▶ What is required: Leaving out the pictures, return word for word the stretch of entries below from the line holding "SONAR pin TRIG: GP21 -> GP0" through the line holding "TFT2 pin SCK: GP12 -> GP17".

==================================================

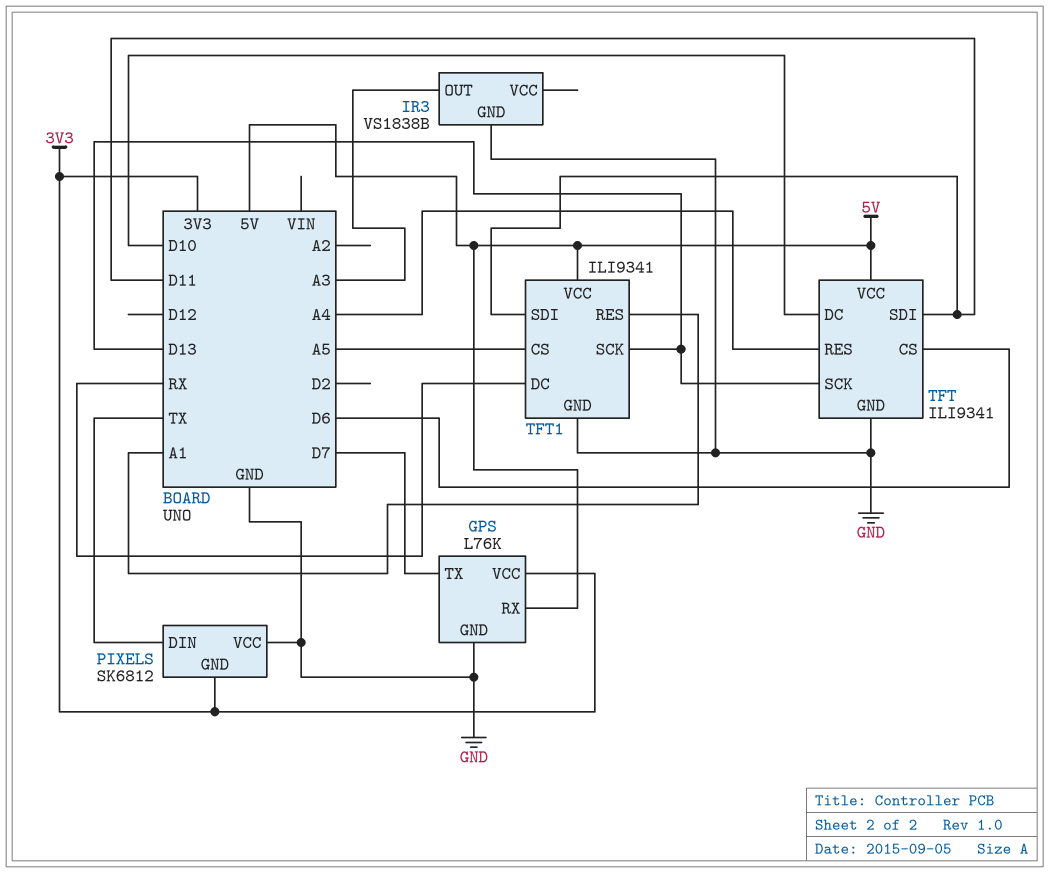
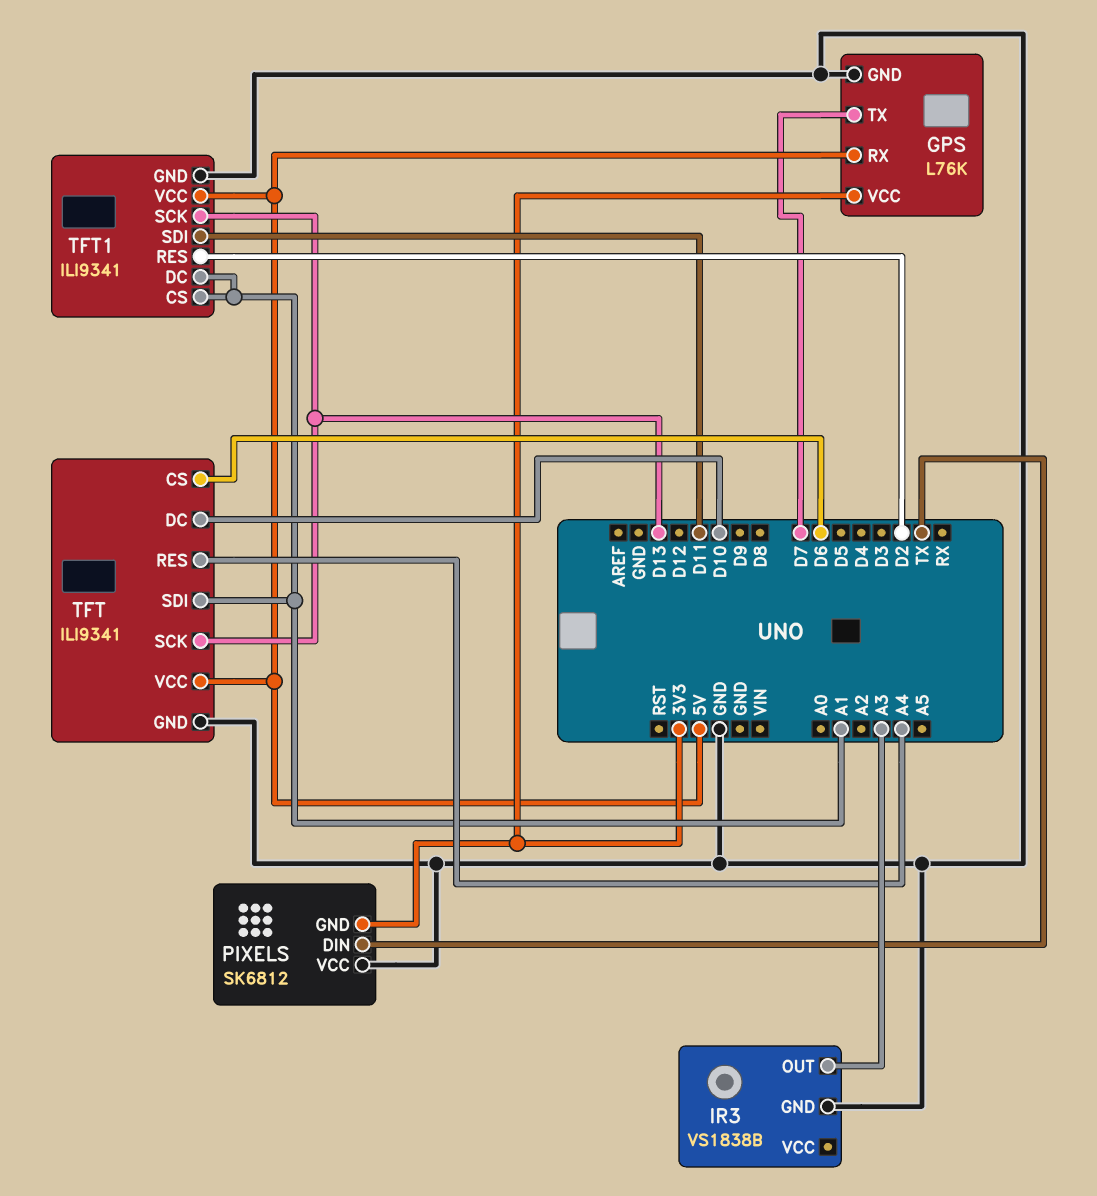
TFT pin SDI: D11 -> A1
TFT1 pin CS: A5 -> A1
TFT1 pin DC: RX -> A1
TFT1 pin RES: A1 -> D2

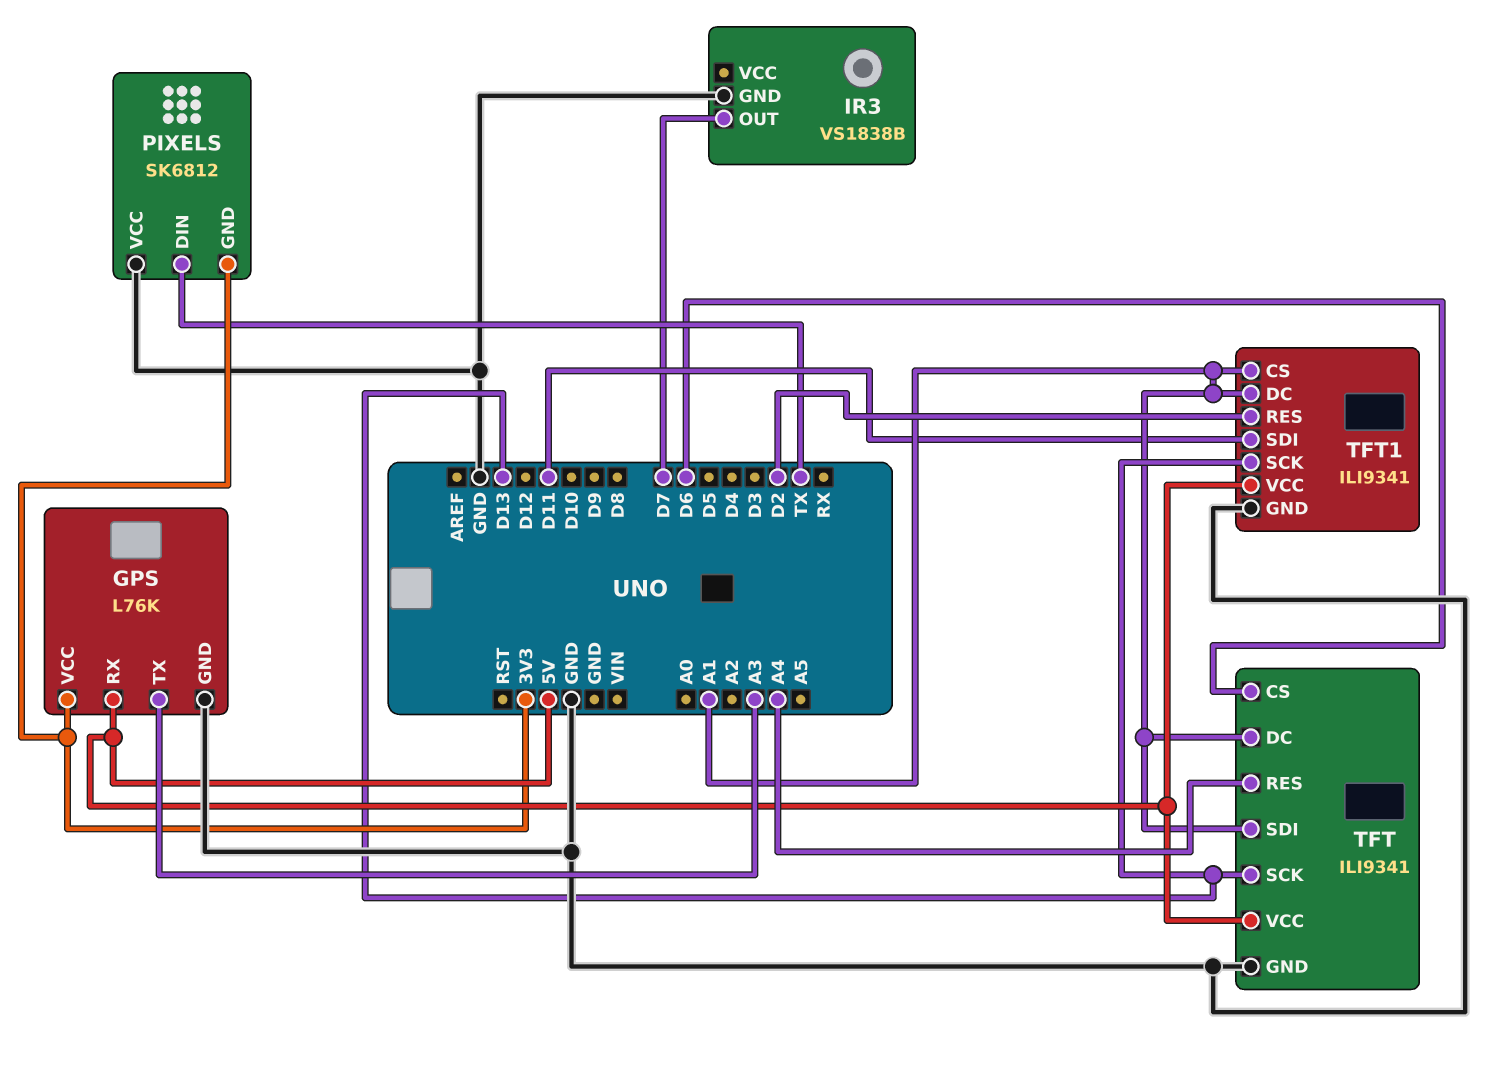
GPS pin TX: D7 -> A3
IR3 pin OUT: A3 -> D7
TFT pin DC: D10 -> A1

==================================================

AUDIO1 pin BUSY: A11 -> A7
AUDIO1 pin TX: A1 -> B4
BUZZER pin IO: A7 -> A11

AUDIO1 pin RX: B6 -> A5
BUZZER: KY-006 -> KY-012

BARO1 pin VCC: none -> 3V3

==================================================

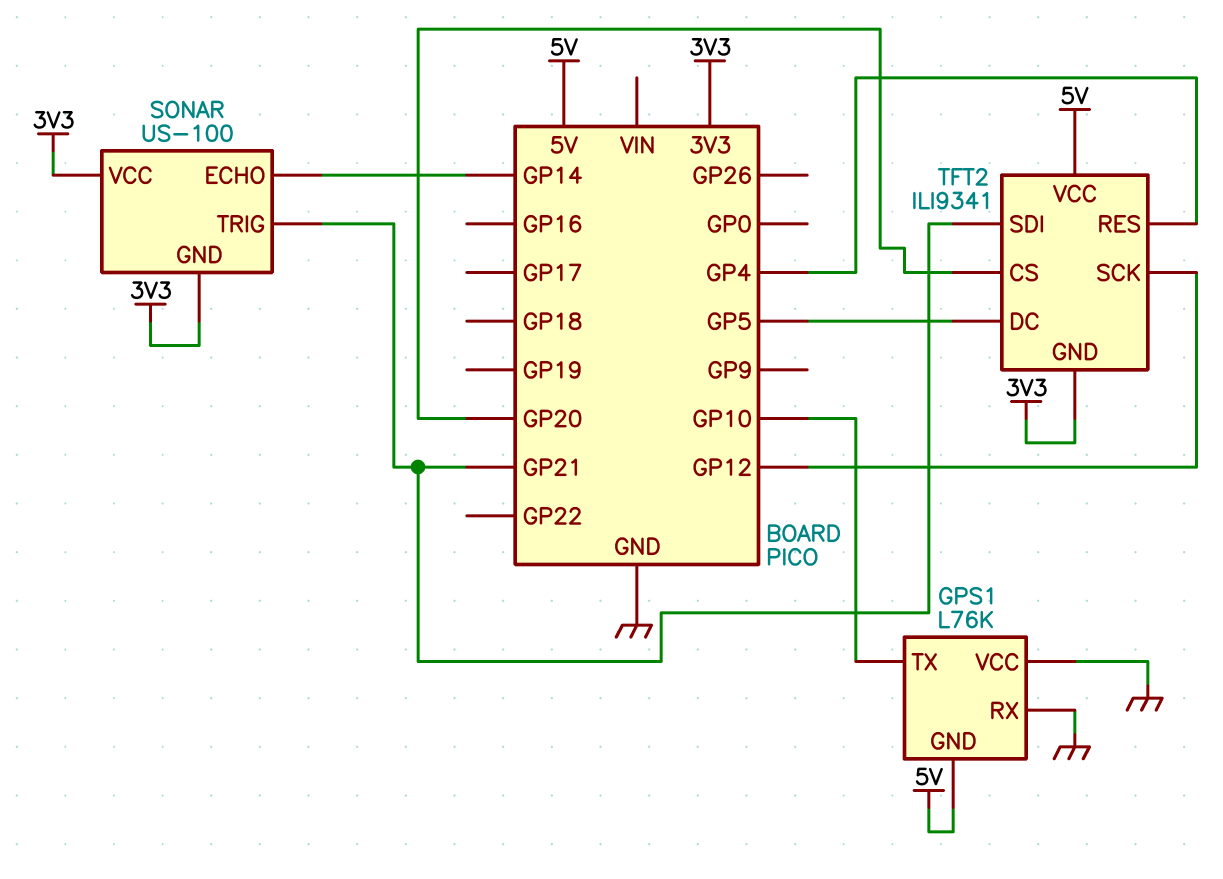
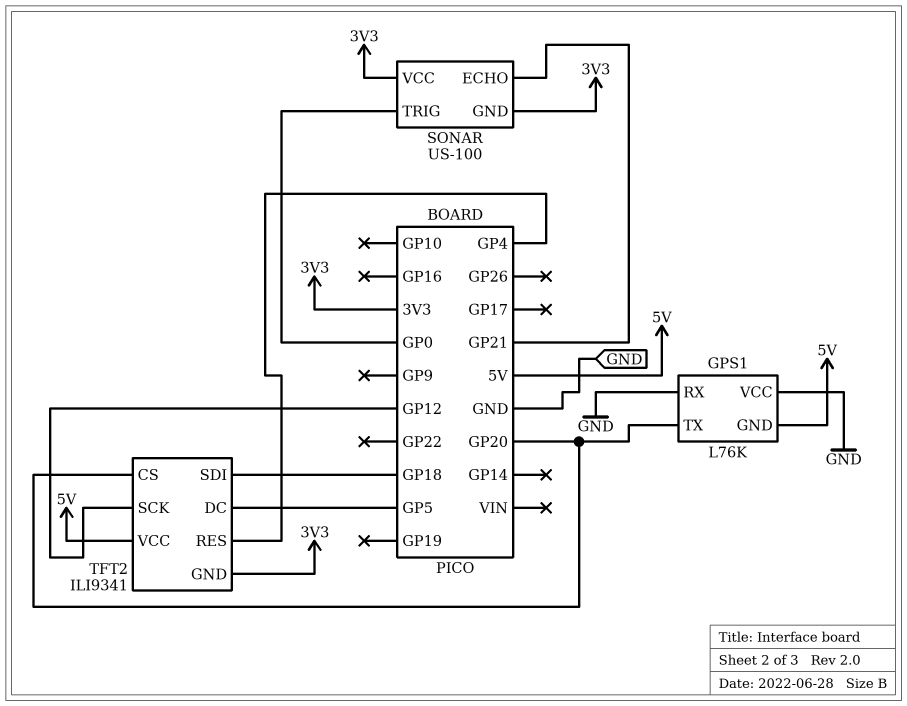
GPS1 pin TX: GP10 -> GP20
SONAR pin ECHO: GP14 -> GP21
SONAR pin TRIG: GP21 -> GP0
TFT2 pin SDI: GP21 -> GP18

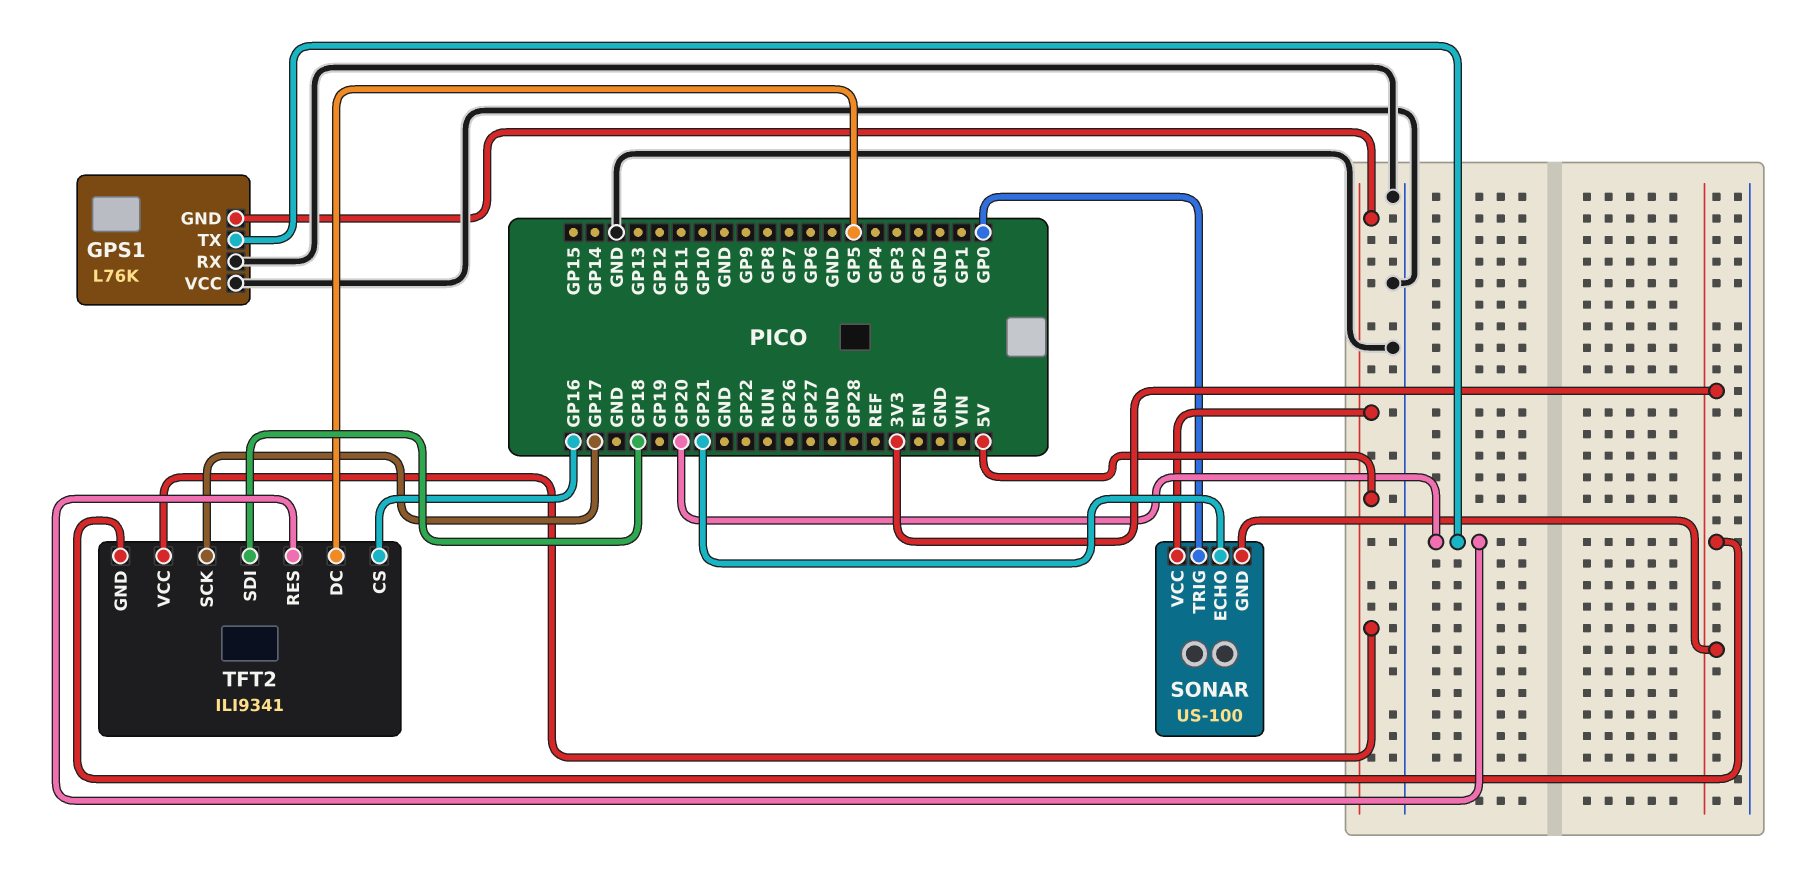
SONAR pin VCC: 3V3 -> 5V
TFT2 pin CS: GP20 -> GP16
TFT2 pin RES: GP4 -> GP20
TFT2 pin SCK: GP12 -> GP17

==================================================

▶ Solution:
SONAR pin TRIG: GP21 -> GP0
TFT2 pin SDI: GP21 -> GP18

SONAR pin VCC: 3V3 -> 5V
TFT2 pin CS: GP20 -> GP16
TFT2 pin RES: GP4 -> GP20
TFT2 pin SCK: GP12 -> GP17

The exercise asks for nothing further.